--- WORK REQUEST ---
Find each line below containing the word "button" and copy it.

[Modification records]
*-*-*
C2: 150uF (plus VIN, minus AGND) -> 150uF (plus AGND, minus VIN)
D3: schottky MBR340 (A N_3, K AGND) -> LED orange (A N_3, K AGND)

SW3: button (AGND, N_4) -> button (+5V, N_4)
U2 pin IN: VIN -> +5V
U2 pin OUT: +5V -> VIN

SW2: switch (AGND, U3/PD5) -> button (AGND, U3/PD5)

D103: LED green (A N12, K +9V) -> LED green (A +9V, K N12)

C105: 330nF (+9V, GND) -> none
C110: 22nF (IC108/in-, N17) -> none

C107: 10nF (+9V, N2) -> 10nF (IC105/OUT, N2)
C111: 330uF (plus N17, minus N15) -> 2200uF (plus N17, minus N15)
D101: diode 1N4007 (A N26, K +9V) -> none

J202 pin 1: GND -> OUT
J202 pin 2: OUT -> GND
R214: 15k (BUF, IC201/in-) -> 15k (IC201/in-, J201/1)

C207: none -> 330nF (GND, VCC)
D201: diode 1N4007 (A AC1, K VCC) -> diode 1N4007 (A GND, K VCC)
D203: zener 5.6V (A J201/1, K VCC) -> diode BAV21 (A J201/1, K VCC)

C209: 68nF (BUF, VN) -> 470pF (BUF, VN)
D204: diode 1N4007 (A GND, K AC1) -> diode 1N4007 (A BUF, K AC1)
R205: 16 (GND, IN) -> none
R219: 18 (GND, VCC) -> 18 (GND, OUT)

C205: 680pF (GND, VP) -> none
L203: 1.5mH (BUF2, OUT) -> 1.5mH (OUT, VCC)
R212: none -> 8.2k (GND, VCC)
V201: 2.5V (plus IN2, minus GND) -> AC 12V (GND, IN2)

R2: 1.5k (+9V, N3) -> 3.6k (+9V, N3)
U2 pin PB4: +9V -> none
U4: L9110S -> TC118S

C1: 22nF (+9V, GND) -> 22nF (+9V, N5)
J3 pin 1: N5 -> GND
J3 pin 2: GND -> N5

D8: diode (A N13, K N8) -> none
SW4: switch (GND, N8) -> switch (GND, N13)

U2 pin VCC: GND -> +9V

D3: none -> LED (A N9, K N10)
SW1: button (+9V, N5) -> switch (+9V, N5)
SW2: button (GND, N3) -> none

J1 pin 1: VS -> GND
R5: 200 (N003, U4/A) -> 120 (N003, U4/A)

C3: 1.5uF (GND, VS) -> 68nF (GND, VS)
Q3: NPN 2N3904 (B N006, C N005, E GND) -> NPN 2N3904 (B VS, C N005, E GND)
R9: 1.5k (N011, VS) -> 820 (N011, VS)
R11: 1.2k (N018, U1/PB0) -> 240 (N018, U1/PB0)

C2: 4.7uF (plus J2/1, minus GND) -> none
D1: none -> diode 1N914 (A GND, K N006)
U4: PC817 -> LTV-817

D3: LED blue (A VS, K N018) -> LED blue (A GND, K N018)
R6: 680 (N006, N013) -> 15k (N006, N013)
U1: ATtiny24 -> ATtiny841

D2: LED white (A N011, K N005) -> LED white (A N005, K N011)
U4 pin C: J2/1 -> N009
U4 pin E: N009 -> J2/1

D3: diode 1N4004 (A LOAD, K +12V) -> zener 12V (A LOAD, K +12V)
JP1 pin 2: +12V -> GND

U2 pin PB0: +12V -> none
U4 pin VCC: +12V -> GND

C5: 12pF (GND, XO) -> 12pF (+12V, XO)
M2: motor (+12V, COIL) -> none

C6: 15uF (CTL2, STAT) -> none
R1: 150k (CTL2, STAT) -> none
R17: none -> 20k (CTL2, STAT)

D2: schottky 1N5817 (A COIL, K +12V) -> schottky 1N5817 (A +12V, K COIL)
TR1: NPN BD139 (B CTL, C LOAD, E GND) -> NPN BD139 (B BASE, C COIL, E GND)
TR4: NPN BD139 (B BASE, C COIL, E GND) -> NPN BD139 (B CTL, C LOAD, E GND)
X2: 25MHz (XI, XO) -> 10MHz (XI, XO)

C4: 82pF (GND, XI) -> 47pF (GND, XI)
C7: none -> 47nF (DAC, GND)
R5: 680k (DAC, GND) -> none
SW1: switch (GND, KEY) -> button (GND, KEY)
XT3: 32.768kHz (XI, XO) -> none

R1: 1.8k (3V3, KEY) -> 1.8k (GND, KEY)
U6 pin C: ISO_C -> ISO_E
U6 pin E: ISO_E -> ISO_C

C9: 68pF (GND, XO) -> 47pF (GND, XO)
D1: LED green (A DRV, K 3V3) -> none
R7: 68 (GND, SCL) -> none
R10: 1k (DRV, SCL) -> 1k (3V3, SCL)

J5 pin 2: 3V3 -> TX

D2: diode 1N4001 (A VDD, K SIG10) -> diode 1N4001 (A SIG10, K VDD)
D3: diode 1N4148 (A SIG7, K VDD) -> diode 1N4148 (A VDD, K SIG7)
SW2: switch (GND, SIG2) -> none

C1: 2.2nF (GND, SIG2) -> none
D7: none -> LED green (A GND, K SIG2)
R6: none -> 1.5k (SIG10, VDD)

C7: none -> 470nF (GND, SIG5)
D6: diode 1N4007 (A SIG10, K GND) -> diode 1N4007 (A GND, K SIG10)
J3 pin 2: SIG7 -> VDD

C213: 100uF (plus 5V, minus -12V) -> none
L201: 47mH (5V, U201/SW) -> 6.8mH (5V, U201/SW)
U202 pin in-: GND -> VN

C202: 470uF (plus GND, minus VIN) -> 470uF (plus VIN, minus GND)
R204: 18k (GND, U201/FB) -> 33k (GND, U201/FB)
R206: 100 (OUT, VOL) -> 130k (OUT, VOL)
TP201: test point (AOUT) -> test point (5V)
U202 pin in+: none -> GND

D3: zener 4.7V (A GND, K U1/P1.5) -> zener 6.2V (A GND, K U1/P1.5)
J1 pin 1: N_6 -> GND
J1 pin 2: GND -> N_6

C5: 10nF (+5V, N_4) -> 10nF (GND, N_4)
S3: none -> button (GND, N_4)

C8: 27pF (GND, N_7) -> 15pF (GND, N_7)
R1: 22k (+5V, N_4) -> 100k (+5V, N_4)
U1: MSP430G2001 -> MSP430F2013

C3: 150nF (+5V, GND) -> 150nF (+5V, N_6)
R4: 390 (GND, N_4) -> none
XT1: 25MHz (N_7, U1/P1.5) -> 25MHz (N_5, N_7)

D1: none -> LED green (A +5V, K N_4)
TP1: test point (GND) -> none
*-*-*
--- ANSWER BOX ---
SW3: button (AGND, N_4) -> button (+5V, N_4)
SW2: switch (AGND, U3/PD5) -> button (AGND, U3/PD5)
SW1: button (+9V, N5) -> switch (+9V, N5)
SW2: button (GND, N3) -> none
SW1: switch (GND, KEY) -> button (GND, KEY)
S3: none -> button (GND, N_4)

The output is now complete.